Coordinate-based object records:
+--
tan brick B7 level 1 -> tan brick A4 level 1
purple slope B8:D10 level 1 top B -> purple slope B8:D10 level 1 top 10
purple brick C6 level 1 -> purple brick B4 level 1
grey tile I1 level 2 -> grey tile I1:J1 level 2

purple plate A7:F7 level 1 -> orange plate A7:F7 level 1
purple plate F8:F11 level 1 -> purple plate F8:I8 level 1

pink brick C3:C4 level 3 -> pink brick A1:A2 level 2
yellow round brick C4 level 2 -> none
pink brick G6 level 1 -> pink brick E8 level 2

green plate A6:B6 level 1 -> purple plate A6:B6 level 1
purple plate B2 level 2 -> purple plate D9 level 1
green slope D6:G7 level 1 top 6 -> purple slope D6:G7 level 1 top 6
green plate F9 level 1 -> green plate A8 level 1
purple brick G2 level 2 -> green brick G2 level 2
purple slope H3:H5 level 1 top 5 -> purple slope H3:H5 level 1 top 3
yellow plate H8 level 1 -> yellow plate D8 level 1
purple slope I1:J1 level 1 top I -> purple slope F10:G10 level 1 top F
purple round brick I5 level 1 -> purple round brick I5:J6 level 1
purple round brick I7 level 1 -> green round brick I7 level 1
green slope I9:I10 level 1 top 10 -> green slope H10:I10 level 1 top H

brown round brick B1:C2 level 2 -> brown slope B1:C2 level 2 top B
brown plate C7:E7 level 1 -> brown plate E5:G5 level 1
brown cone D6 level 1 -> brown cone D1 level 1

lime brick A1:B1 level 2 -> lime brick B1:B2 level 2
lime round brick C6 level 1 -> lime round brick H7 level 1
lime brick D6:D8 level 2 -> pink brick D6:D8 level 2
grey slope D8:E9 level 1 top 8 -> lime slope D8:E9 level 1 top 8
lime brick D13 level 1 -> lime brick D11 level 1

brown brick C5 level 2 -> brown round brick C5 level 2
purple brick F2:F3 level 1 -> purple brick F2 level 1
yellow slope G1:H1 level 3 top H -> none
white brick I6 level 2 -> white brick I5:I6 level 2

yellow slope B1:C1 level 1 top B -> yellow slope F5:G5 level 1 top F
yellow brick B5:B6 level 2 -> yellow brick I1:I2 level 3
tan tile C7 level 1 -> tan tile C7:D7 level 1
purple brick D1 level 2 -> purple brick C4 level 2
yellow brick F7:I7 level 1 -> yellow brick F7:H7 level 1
+--
Exercise objective ->
Retype every entry exactly.

Answer for the task ->
tan brick B7 level 1 -> tan brick A4 level 1
purple slope B8:D10 level 1 top B -> purple slope B8:D10 level 1 top 10
purple brick C6 level 1 -> purple brick B4 level 1
grey tile I1 level 2 -> grey tile I1:J1 level 2

purple plate A7:F7 level 1 -> orange plate A7:F7 level 1
purple plate F8:F11 level 1 -> purple plate F8:I8 level 1

pink brick C3:C4 level 3 -> pink brick A1:A2 level 2
yellow round brick C4 level 2 -> none
pink brick G6 level 1 -> pink brick E8 level 2

green plate A6:B6 level 1 -> purple plate A6:B6 level 1
purple plate B2 level 2 -> purple plate D9 level 1
green slope D6:G7 level 1 top 6 -> purple slope D6:G7 level 1 top 6
green plate F9 level 1 -> green plate A8 level 1
purple brick G2 level 2 -> green brick G2 level 2
purple slope H3:H5 level 1 top 5 -> purple slope H3:H5 level 1 top 3
yellow plate H8 level 1 -> yellow plate D8 level 1
purple slope I1:J1 level 1 top I -> purple slope F10:G10 level 1 top F
purple round brick I5 level 1 -> purple round brick I5:J6 level 1
purple round brick I7 level 1 -> green round brick I7 level 1
green slope I9:I10 level 1 top 10 -> green slope H10:I10 level 1 top H

brown round brick B1:C2 level 2 -> brown slope B1:C2 level 2 top B
brown plate C7:E7 level 1 -> brown plate E5:G5 level 1
brown cone D6 level 1 -> brown cone D1 level 1

lime brick A1:B1 level 2 -> lime brick B1:B2 level 2
lime round brick C6 level 1 -> lime round brick H7 level 1
lime brick D6:D8 level 2 -> pink brick D6:D8 level 2
grey slope D8:E9 level 1 top 8 -> lime slope D8:E9 level 1 top 8
lime brick D13 level 1 -> lime brick D11 level 1

brown brick C5 level 2 -> brown round brick C5 level 2
purple brick F2:F3 level 1 -> purple brick F2 level 1
yellow slope G1:H1 level 3 top H -> none
white brick I6 level 2 -> white brick I5:I6 level 2

yellow slope B1:C1 level 1 top B -> yellow slope F5:G5 level 1 top F
yellow brick B5:B6 level 2 -> yellow brick I1:I2 level 3
tan tile C7 level 1 -> tan tile C7:D7 level 1
purple brick D1 level 2 -> purple brick C4 level 2
yellow brick F7:I7 level 1 -> yellow brick F7:H7 level 1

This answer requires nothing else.